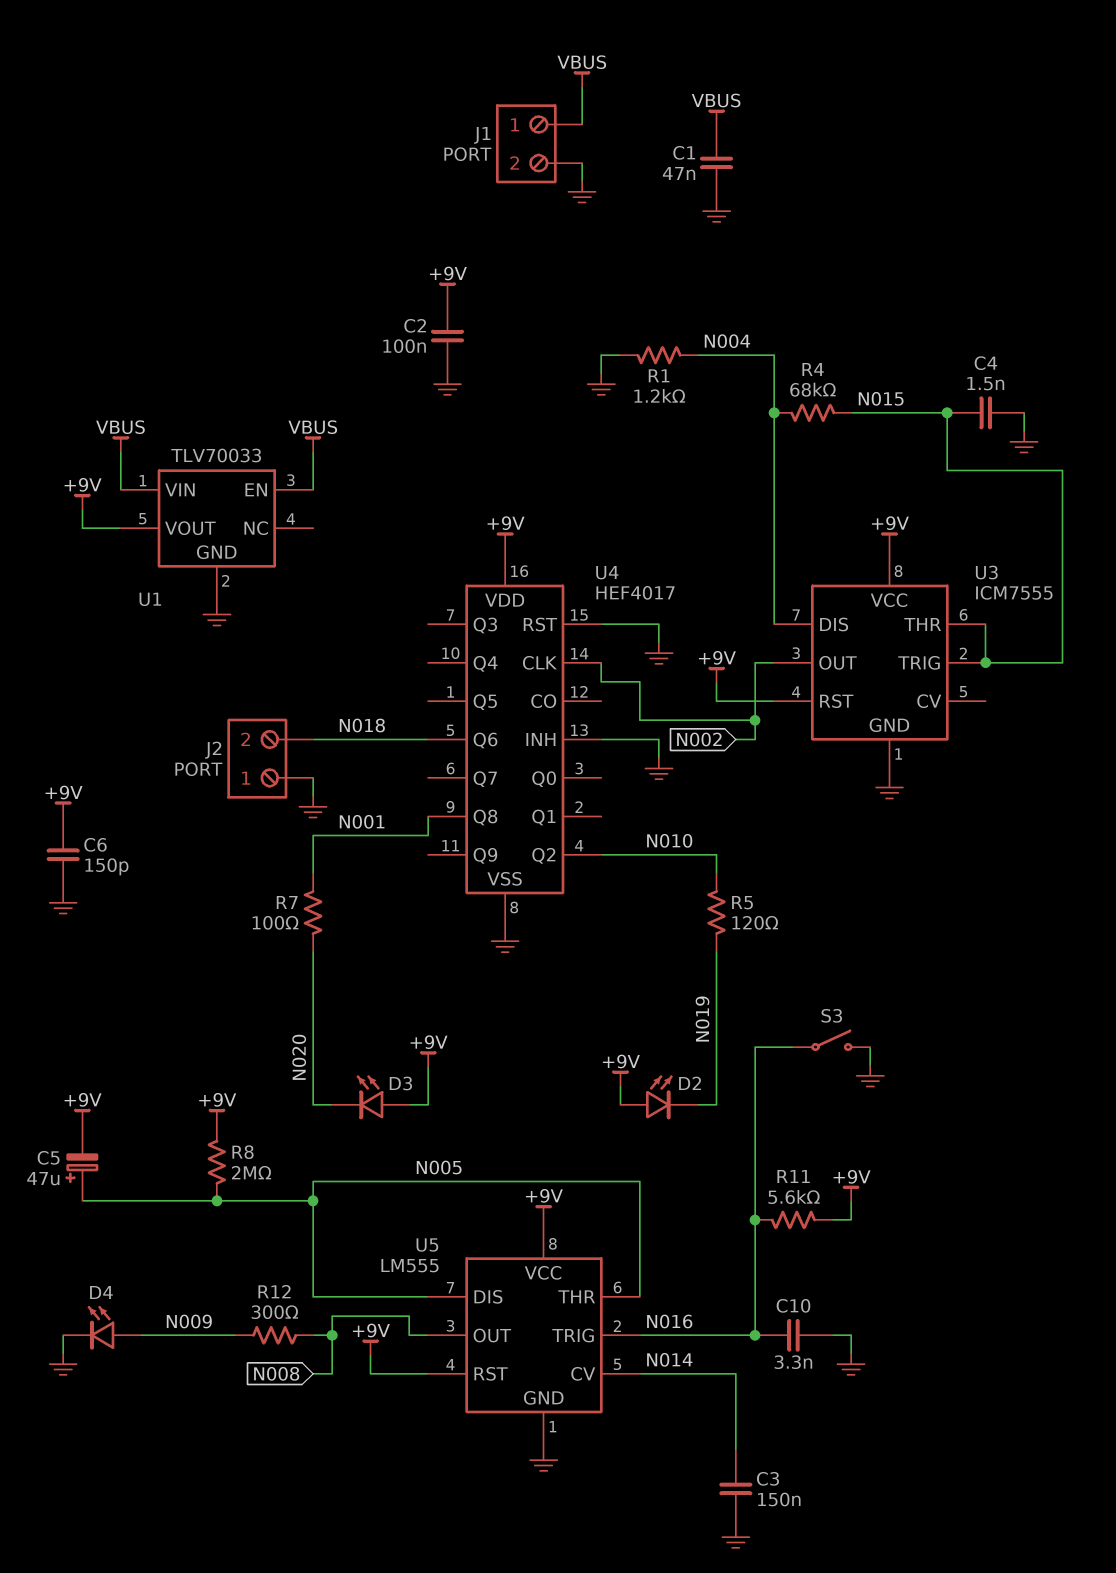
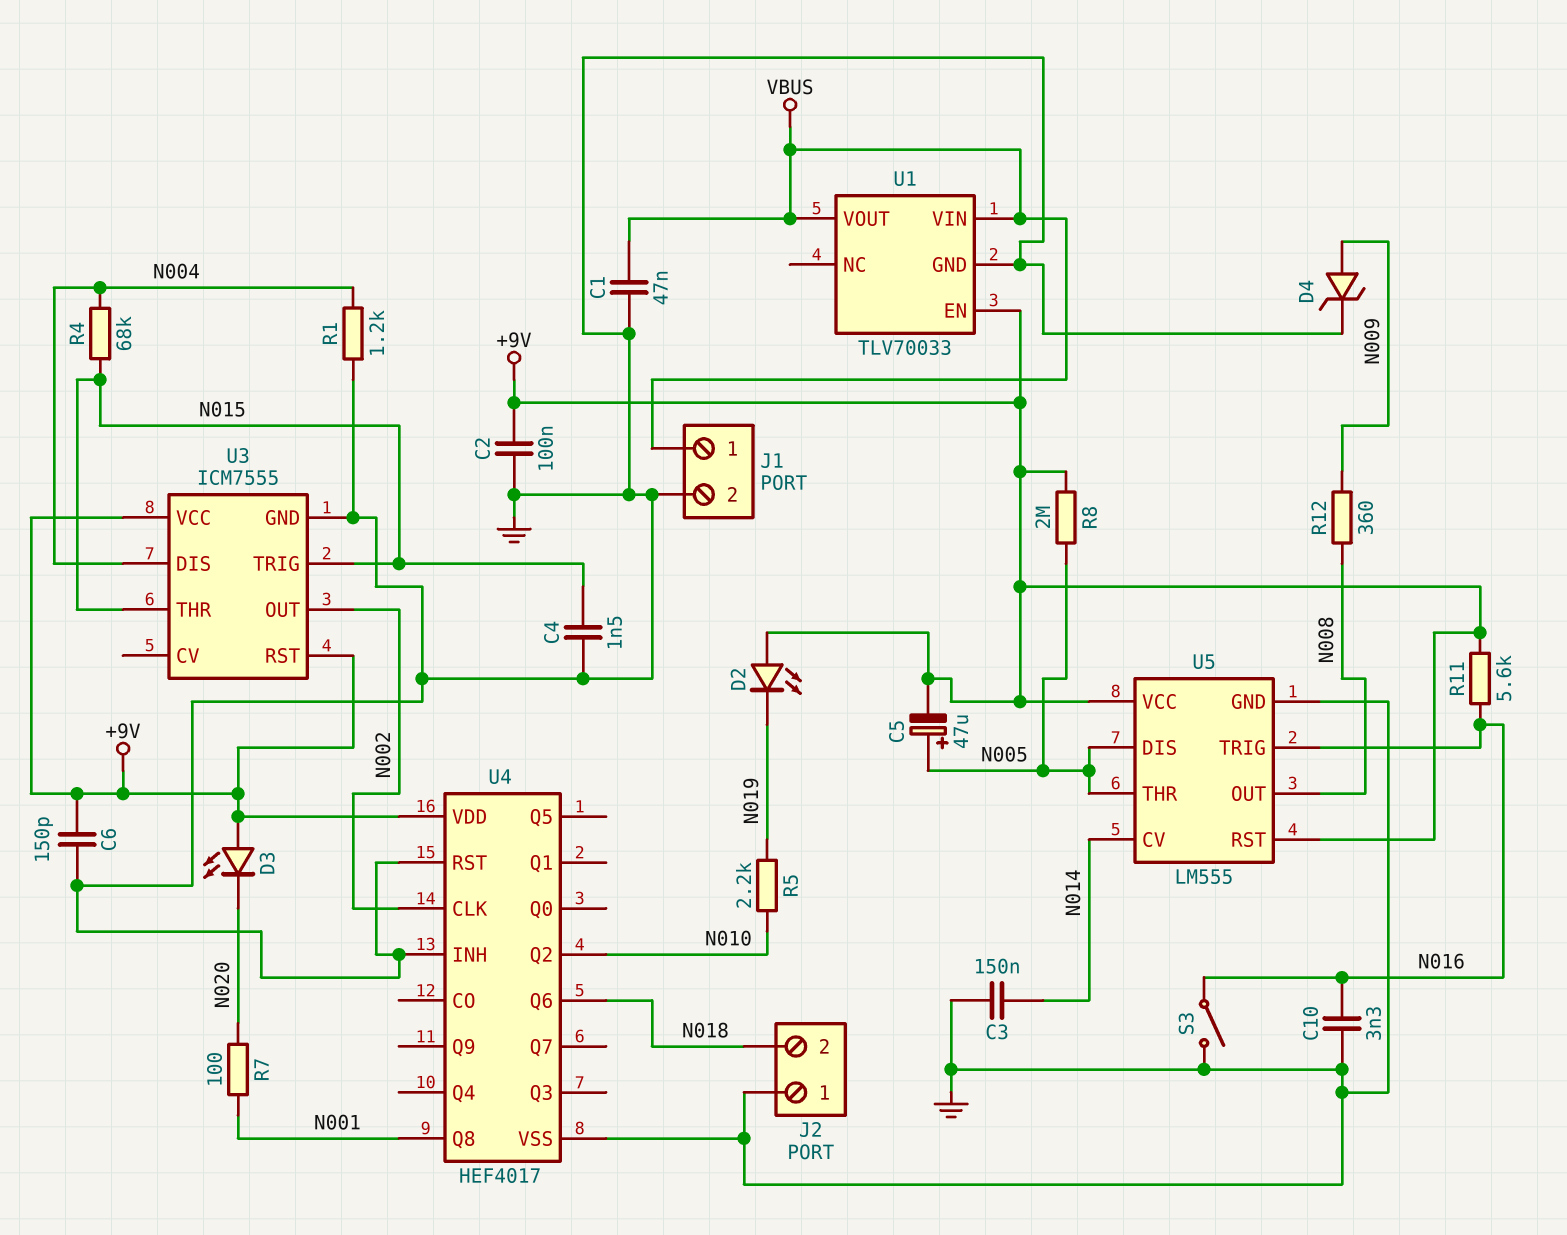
D4: LED (A N009, K GND) -> zener (A N009, K GND)
R5: 120 (N010, N019) -> 2.2k (N010, N019)
R12: 300 (N008, N009) -> 360 (N008, N009)
U1 pin EN: VBUS -> +9V
U1 pin VOUT: +9V -> VBUS

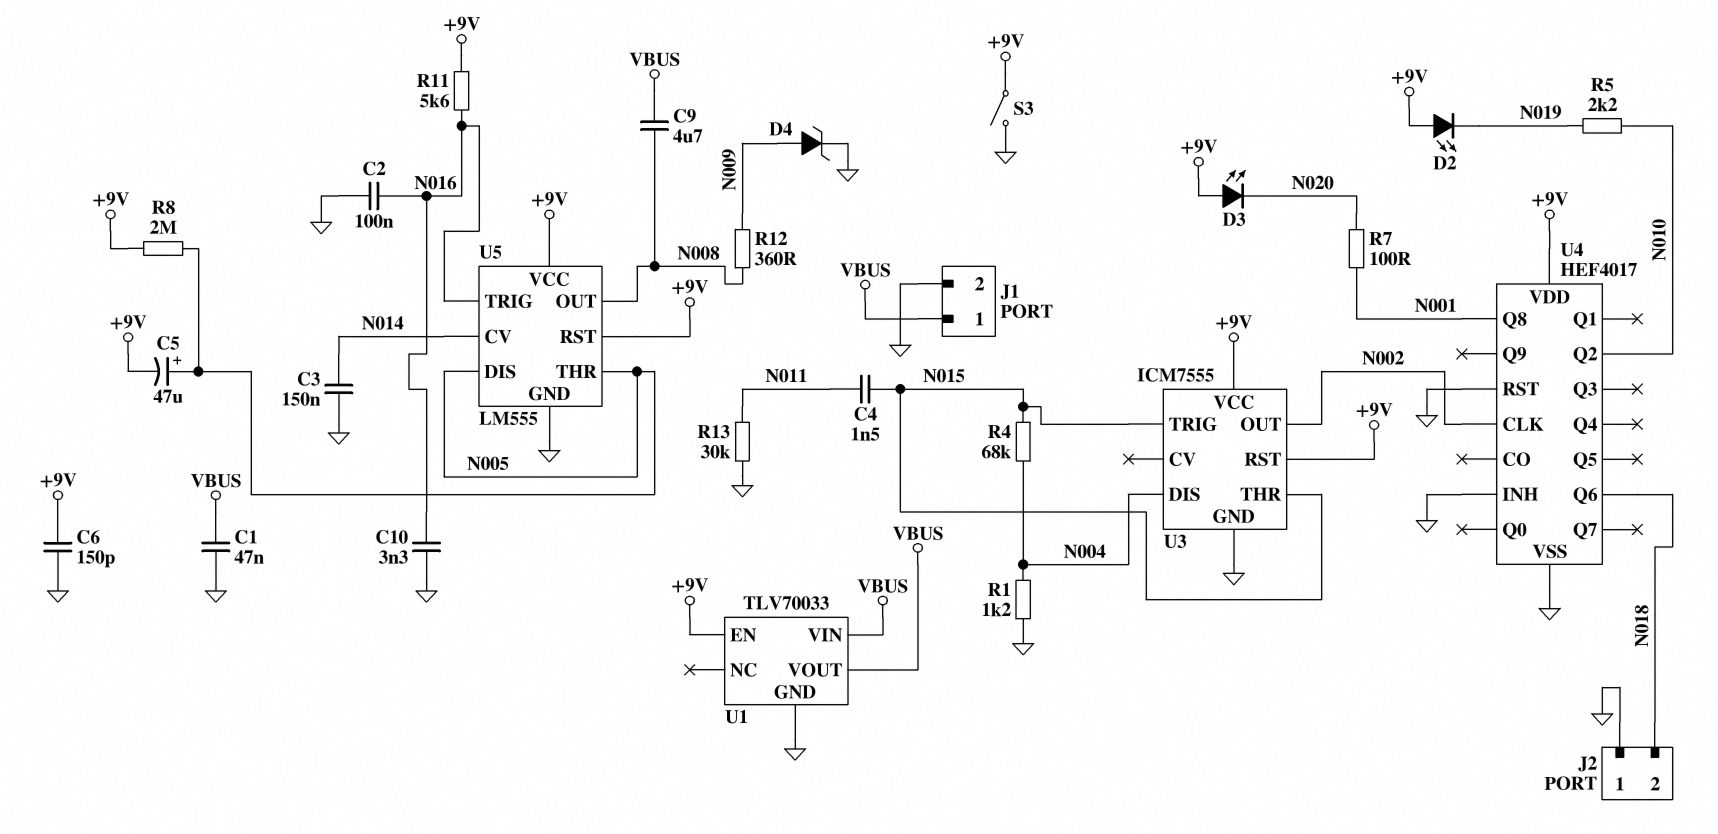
C2: 100nF (+9V, GND) -> 100nF (GND, N016)
C4: 1.5nF (GND, N015) -> 1.5nF (N011, N015)
C9: none -> 4.7uF (N008, VBUS)
R13: none -> 30k (GND, N011)
S3: switch (GND, N016) -> switch (+9V, GND)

• [Work item] Every picture stays out; reproduce exactly the lines from the one with "U1 pin VOUT: +9V -> VBUS" through the last line of the data above.

• [Solution to this task]
U1 pin VOUT: +9V -> VBUS

C2: 100nF (+9V, GND) -> 100nF (GND, N016)
C4: 1.5nF (GND, N015) -> 1.5nF (N011, N015)
C9: none -> 4.7uF (N008, VBUS)
R13: none -> 30k (GND, N011)
S3: switch (GND, N016) -> switch (+9V, GND)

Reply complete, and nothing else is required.